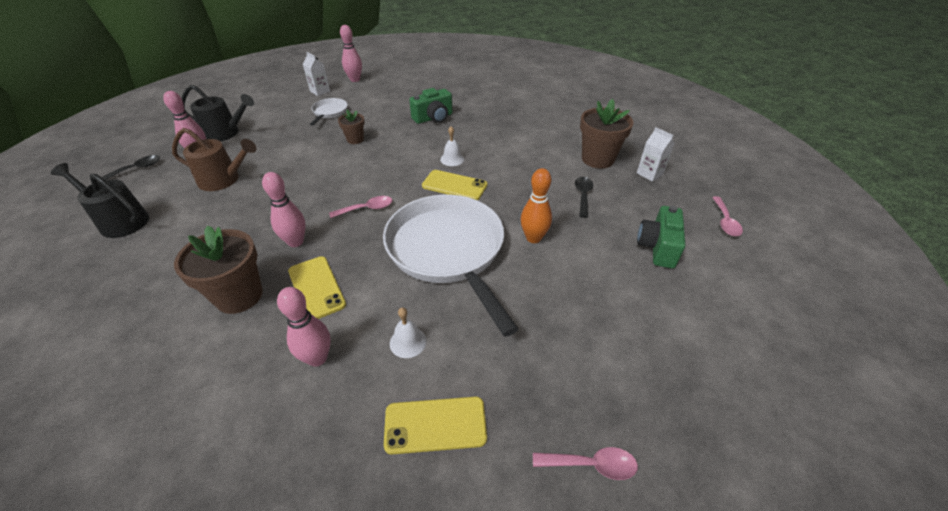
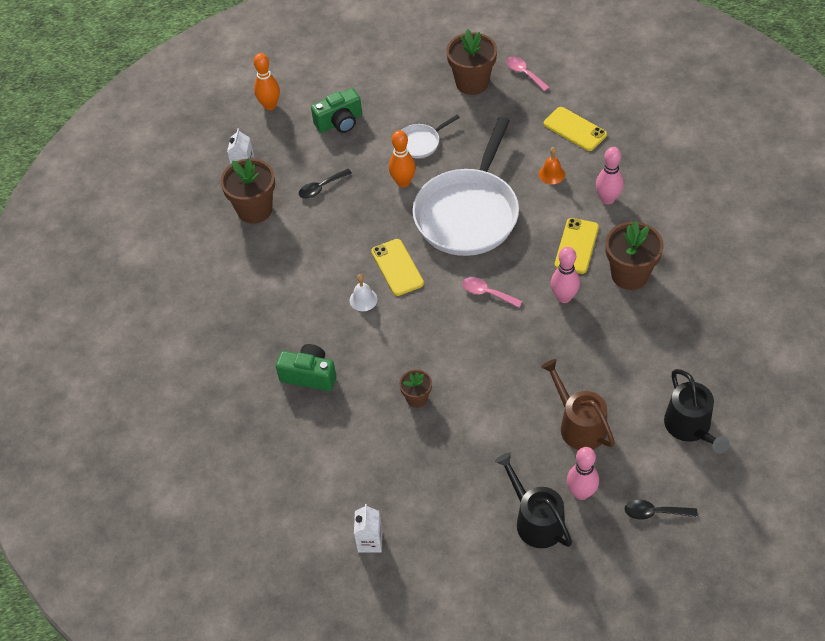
camera: 130 degrees left, 10 degrees up
(329, 112) = (399, 476): white pan -> white pan (420, 142)
(355, 80) = (305, 539): pink bowling pin -> none
(408, 342) = (551, 174): white bell -> orange bell
(624, 389) = (472, 83): none -> brown flower pot
(725, 221) = (270, 105): pink spoon -> orange bowling pin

TASK OBJECTIVE: Your task is to return the entries above exactly, with no pictures.

TASK SOLUTION:
camera: 130 degrees left, 10 degrees up
(329, 112) = (399, 476): white pan -> white pan (420, 142)
(355, 80) = (305, 539): pink bowling pin -> none
(408, 342) = (551, 174): white bell -> orange bell
(624, 389) = (472, 83): none -> brown flower pot
(725, 221) = (270, 105): pink spoon -> orange bowling pin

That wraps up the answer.